▶ [Directions]
Within the material below, how many lines carry the word "none"? Only that number is wanted.

▶ [Dataset]
* * *

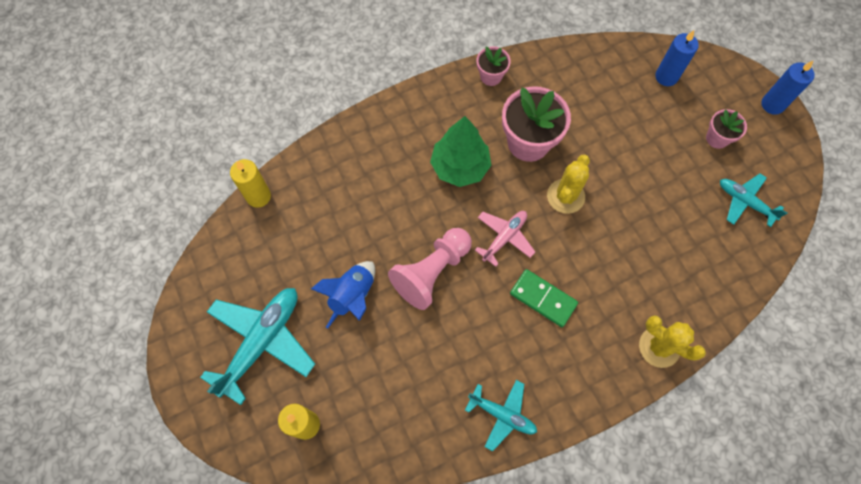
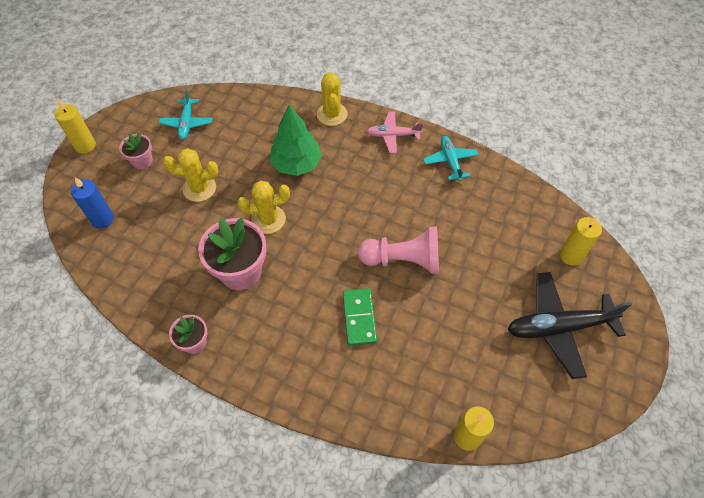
camera: 130 degrees left, 10 degrees down
turquoise plane [200,288,315,405] -> black plane [508,272,632,379]
blue rocket [311,261,375,329] -> none
green tree [430,116,491,187] -> green tree moved to [269,105,322,176]
pink plane [475,211,535,267] -> pink plane moved to [367,111,423,153]
green domino [510,269,578,327] -> green domino moved to [343,288,377,346]
blue candle [761,60,815,115] -> yellow candle [54,100,96,154]
none -> yellow cactus [163,148,218,202]

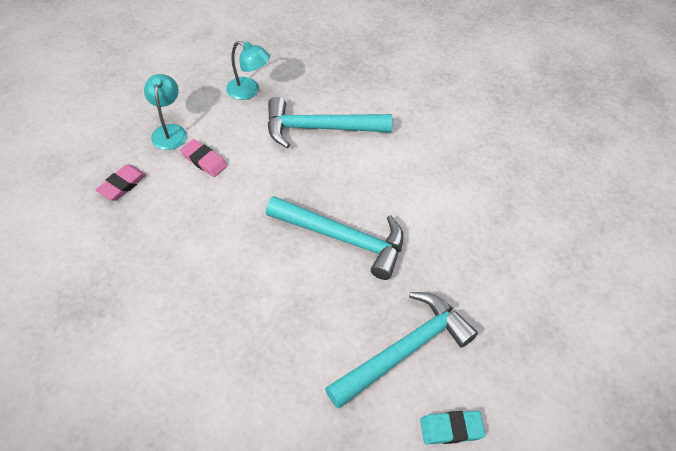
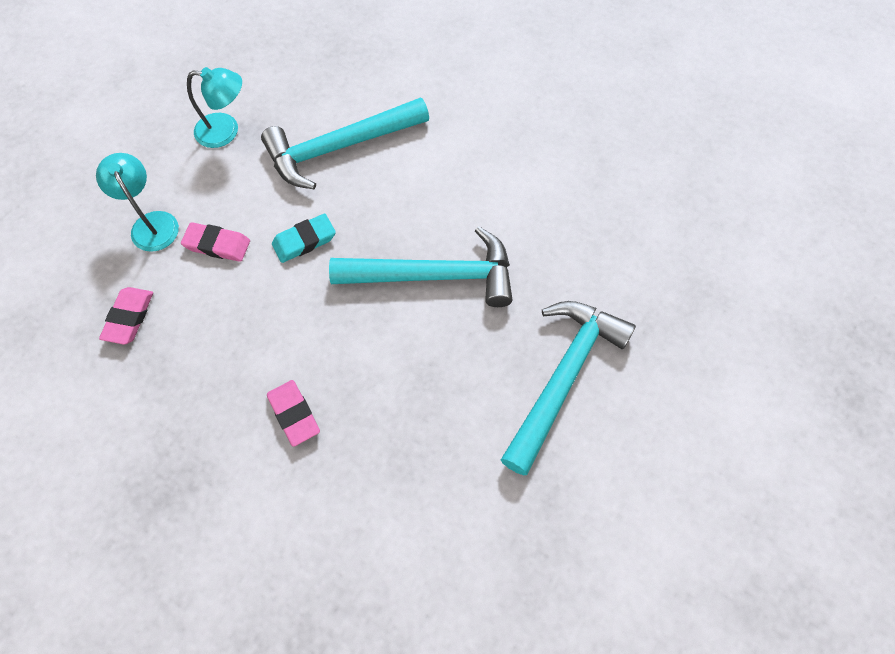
camera: 20 degrees left, 10 degrees up
turquoise eraser [420,411,485,444] -> turquoise eraser moved to [272,213,336,263]
none -> pink eraser [267,380,320,447]

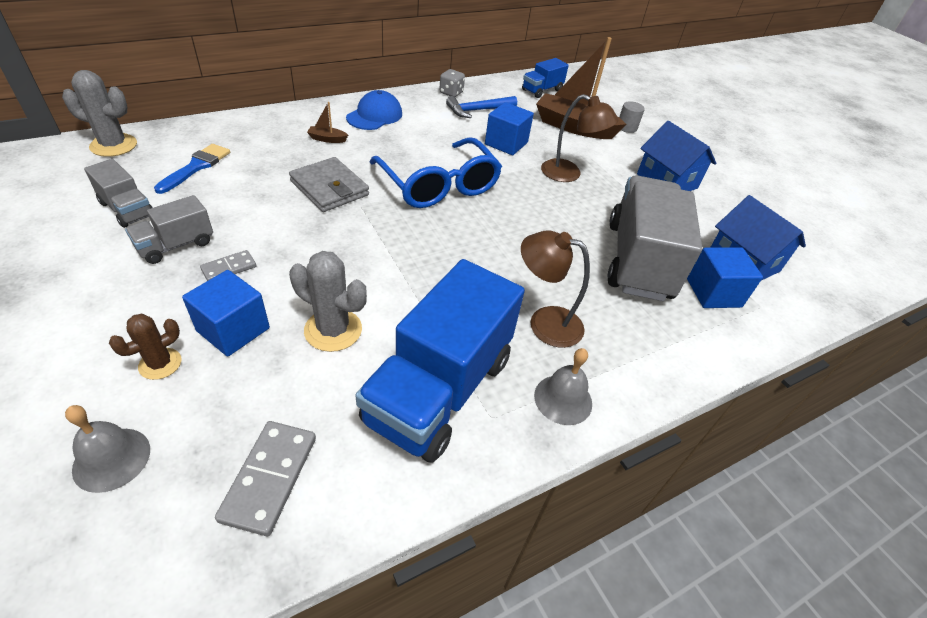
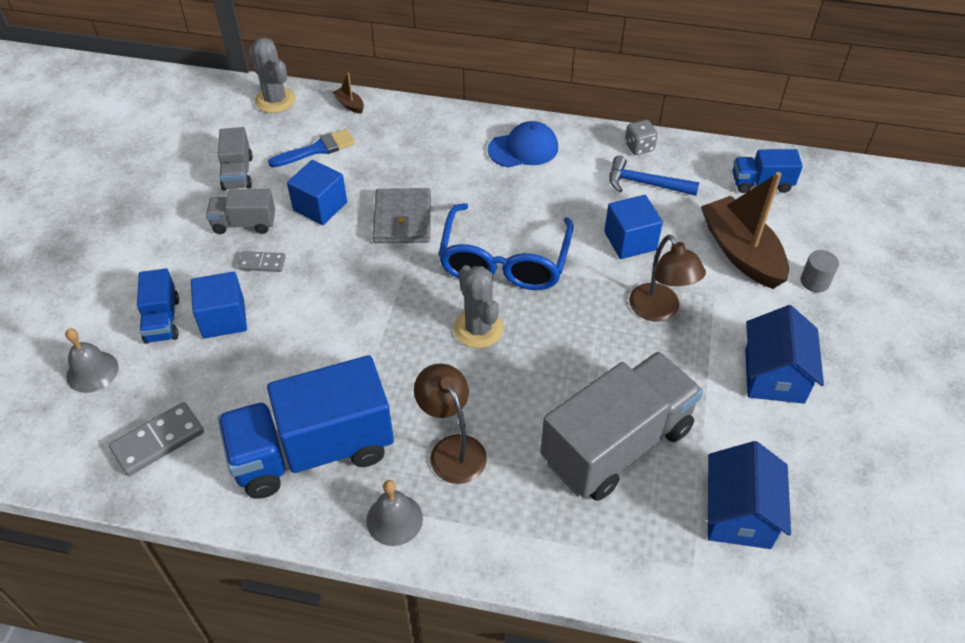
camera: 45 degrees right, 5 degrees up
brown cactus [109,314,182,380] -> blue truck [137,269,179,344]
grey cactus [289,251,367,352] -> grey cactus moved to [454,265,504,348]
brown boat [307,102,348,143] -> brown boat moved to [332,73,364,114]
blue cube [687,247,763,308] -> blue cube moved to [287,160,347,225]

* * *

▶ [Task response]
3